_REQUIRED WORK_: Please repeat the entries word for word and keep the images out.

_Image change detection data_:
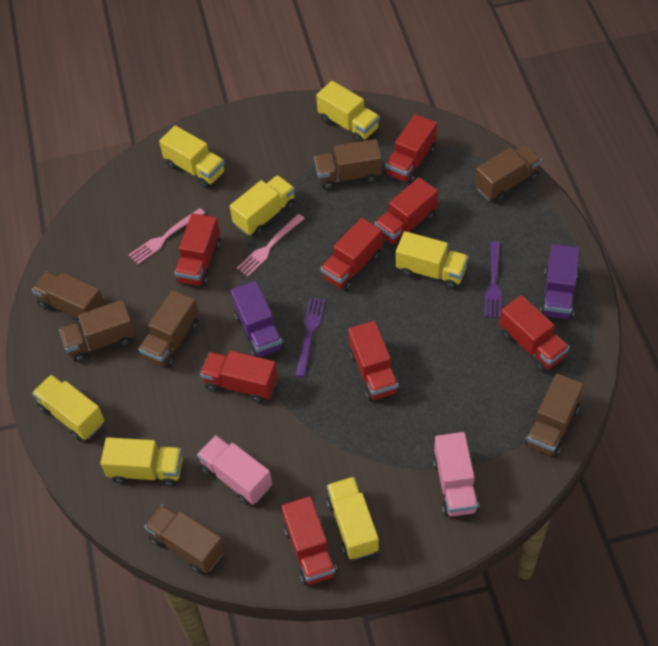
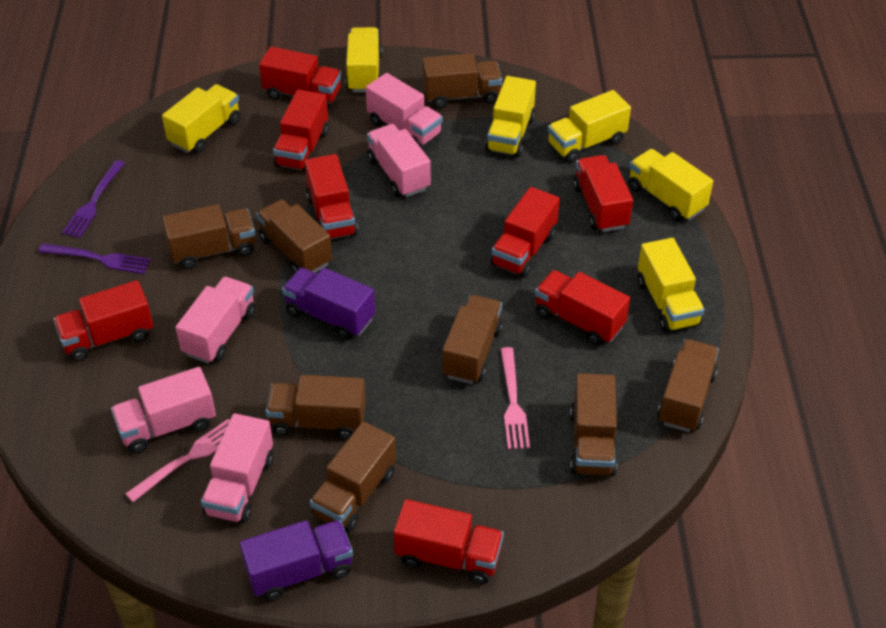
brown truck: 7 -> 8
pink truck: 2 -> 5
yellow truck: 7 -> 6

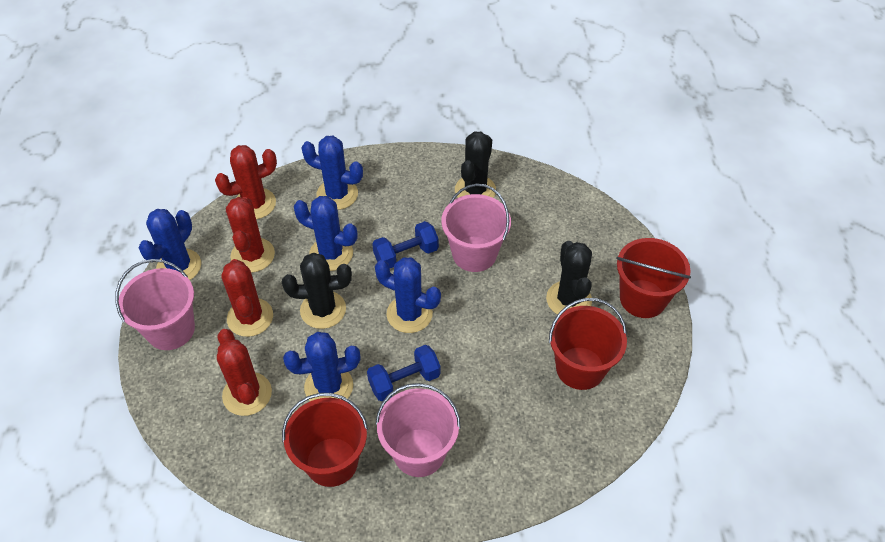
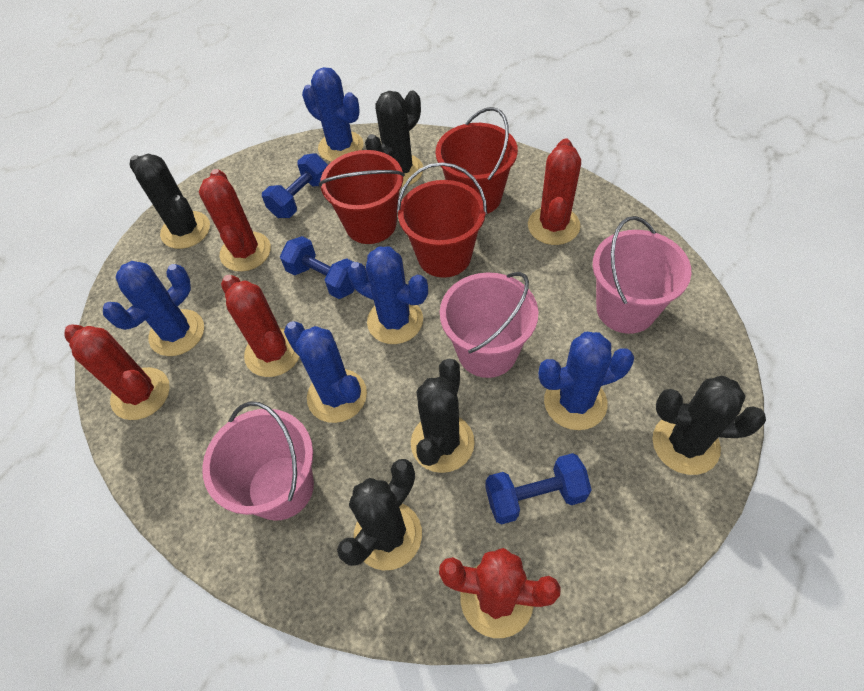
black cactus: 3 -> 5
blue dumbbell: 2 -> 3
red cactus: 4 -> 5

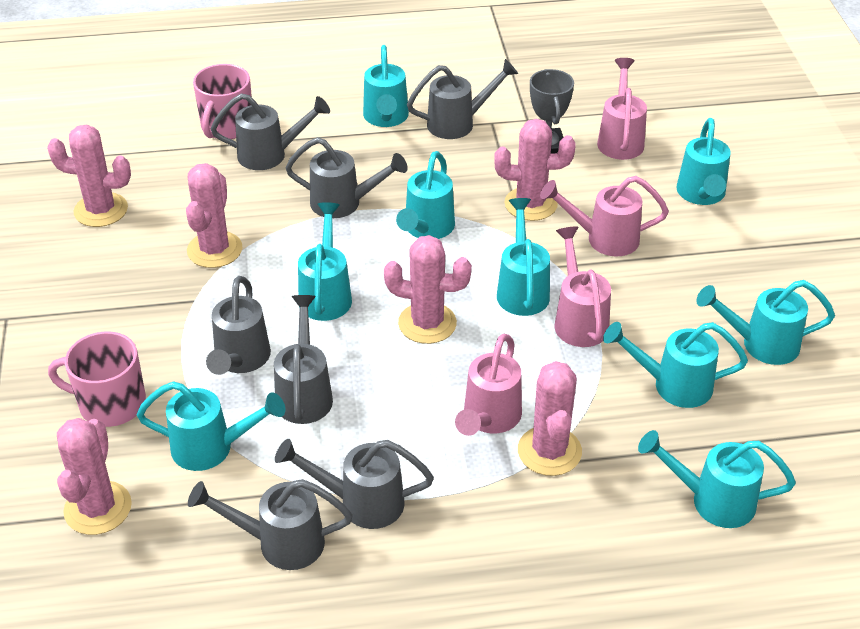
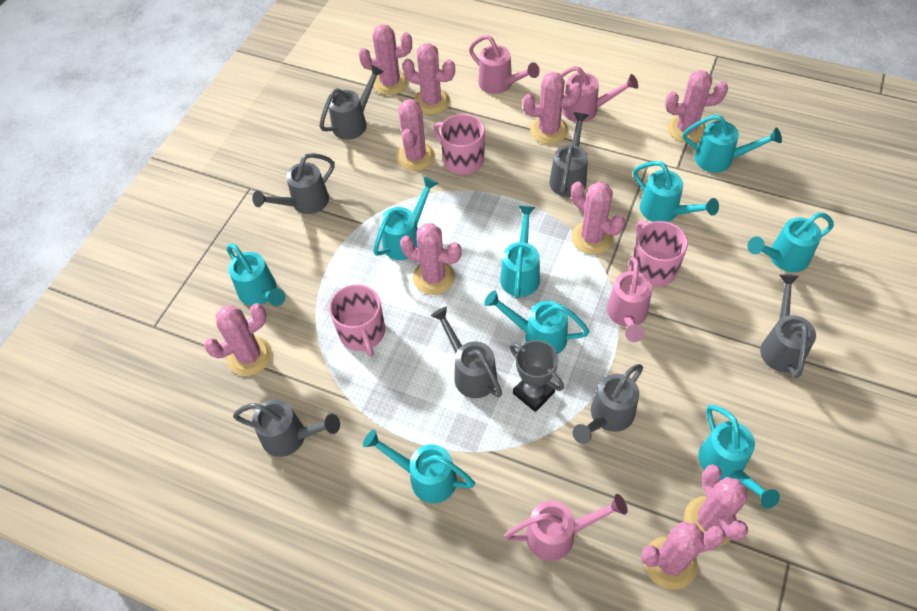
pink cactus: 6 -> 10
pink mug: 2 -> 3

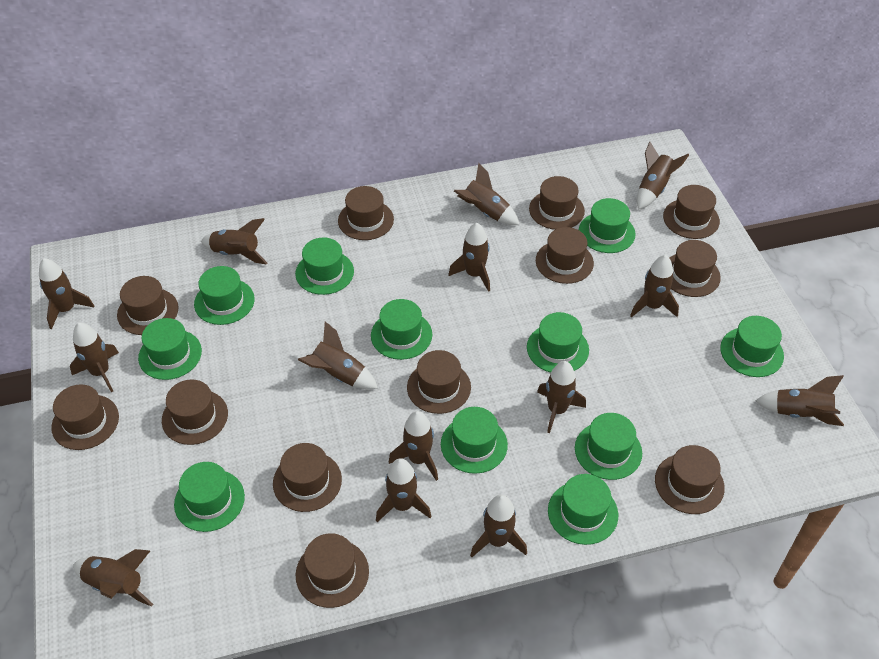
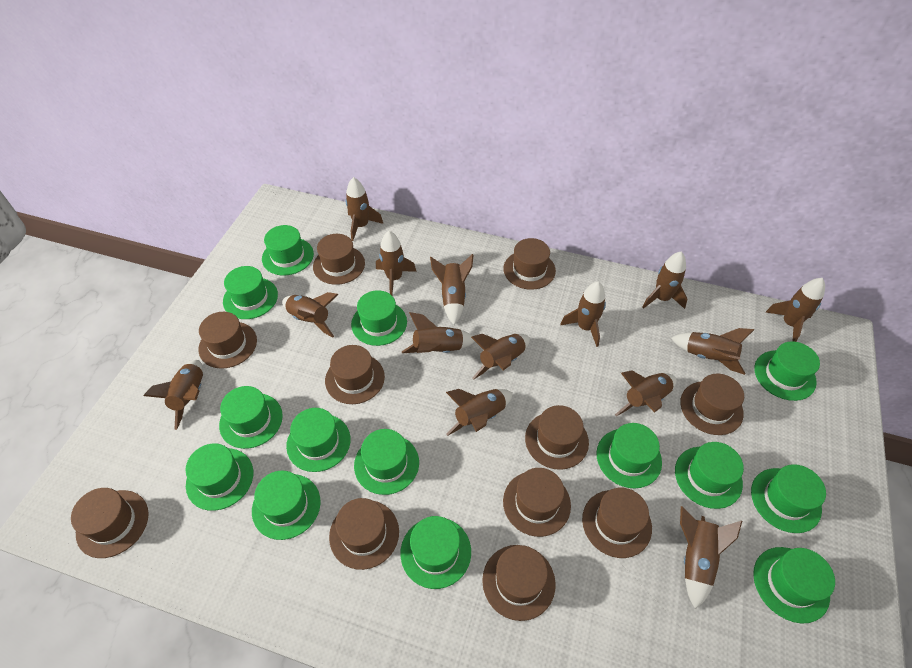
brown hat: 12 -> 11
green hat: 11 -> 14

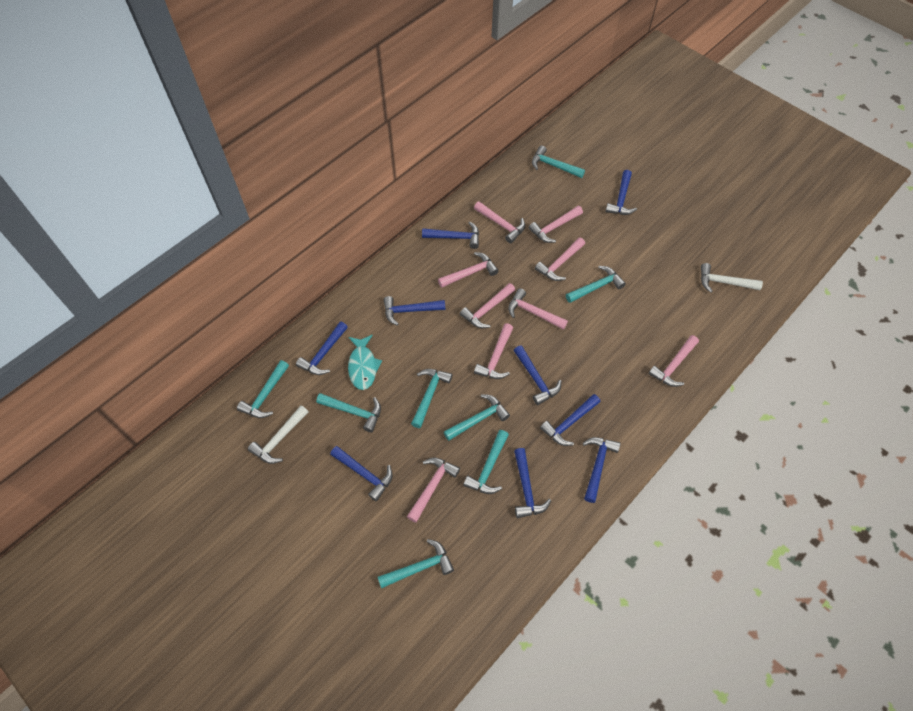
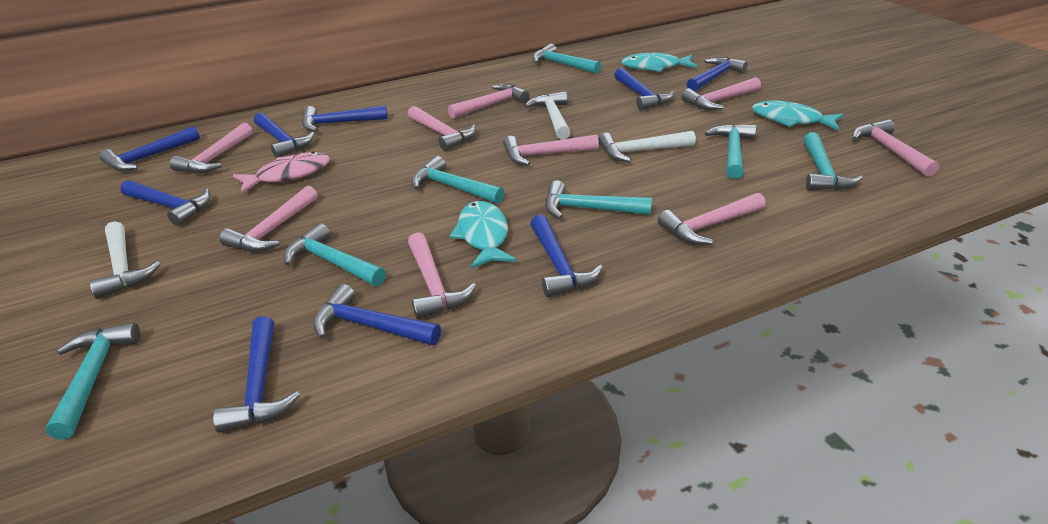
pink fish: 0 -> 1
turquoise fish: 1 -> 3
turquoise hammer: 8 -> 7
white hammer: 2 -> 3

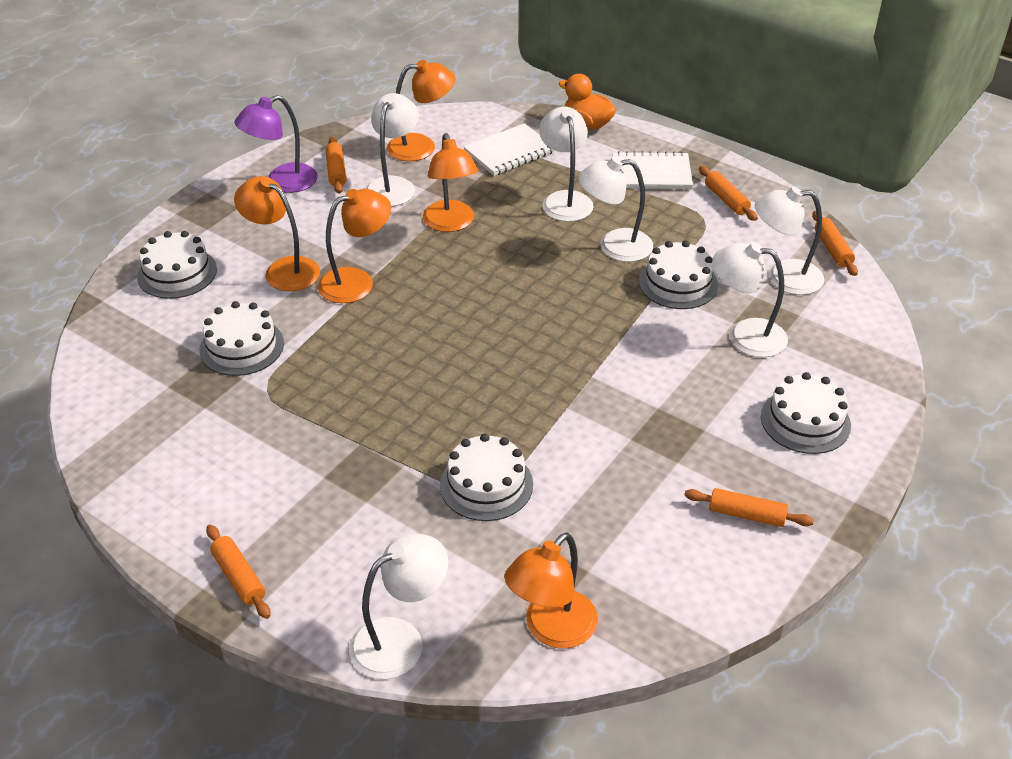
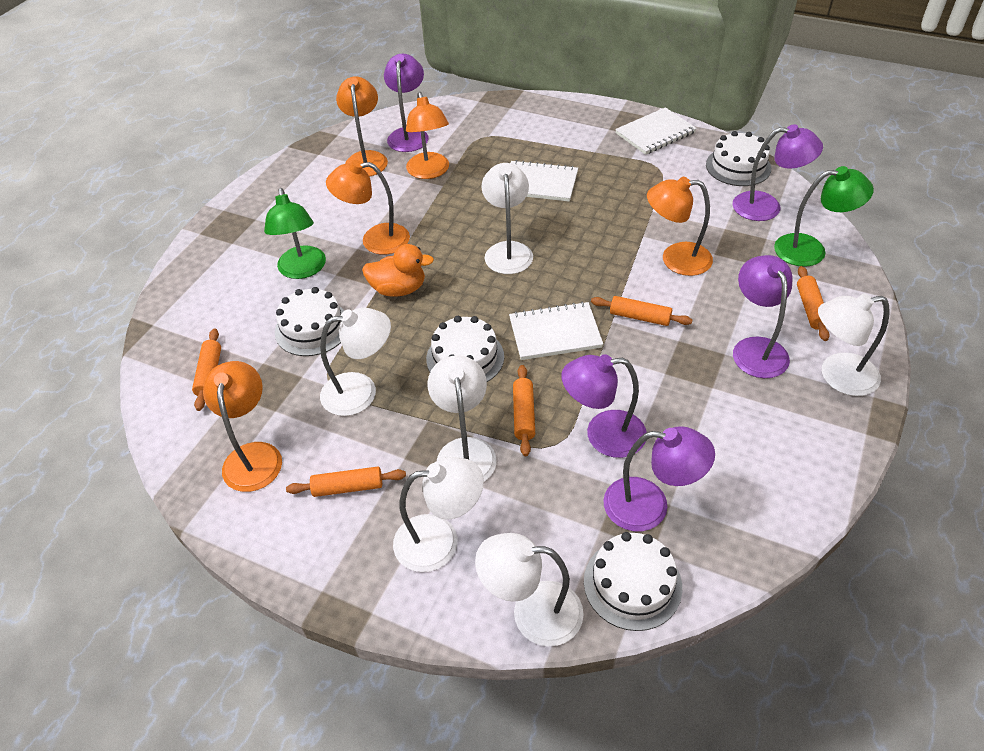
green lamp: 0 -> 2
purple lamp: 1 -> 5
white cake: 5 -> 4
white notebook: 2 -> 3

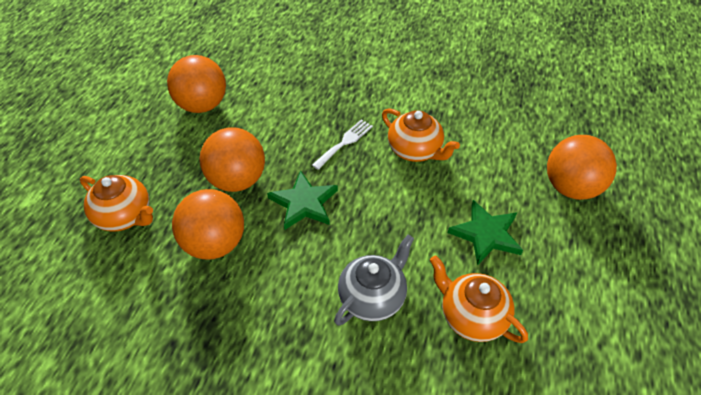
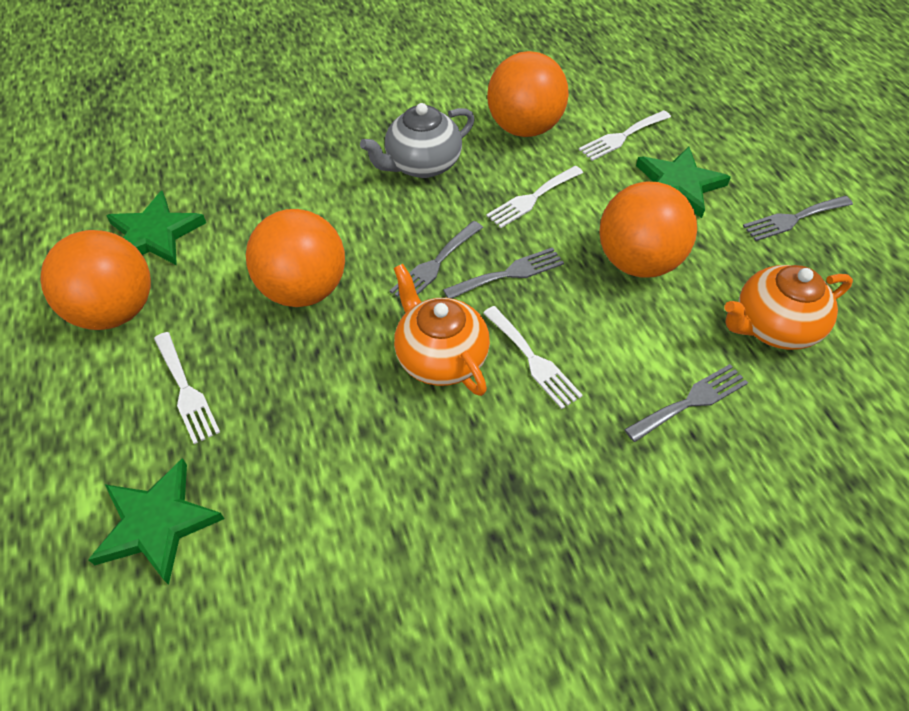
green star: 2 -> 3
grey fork: 0 -> 4
orange teapot: 3 -> 2
white fork: 1 -> 4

_ANSWER SPACE_:
brown truck: 7 -> 8
pink truck: 2 -> 5
yellow truck: 7 -> 6

black cactus: 3 -> 5
blue dumbbell: 2 -> 3
red cactus: 4 -> 5

pink cactus: 6 -> 10
pink mug: 2 -> 3

brown hat: 12 -> 11
green hat: 11 -> 14

pink fish: 0 -> 1
turquoise fish: 1 -> 3
turquoise hammer: 8 -> 7
white hammer: 2 -> 3

green lamp: 0 -> 2
purple lamp: 1 -> 5
white cake: 5 -> 4
white notebook: 2 -> 3

green star: 2 -> 3
grey fork: 0 -> 4
orange teapot: 3 -> 2
white fork: 1 -> 4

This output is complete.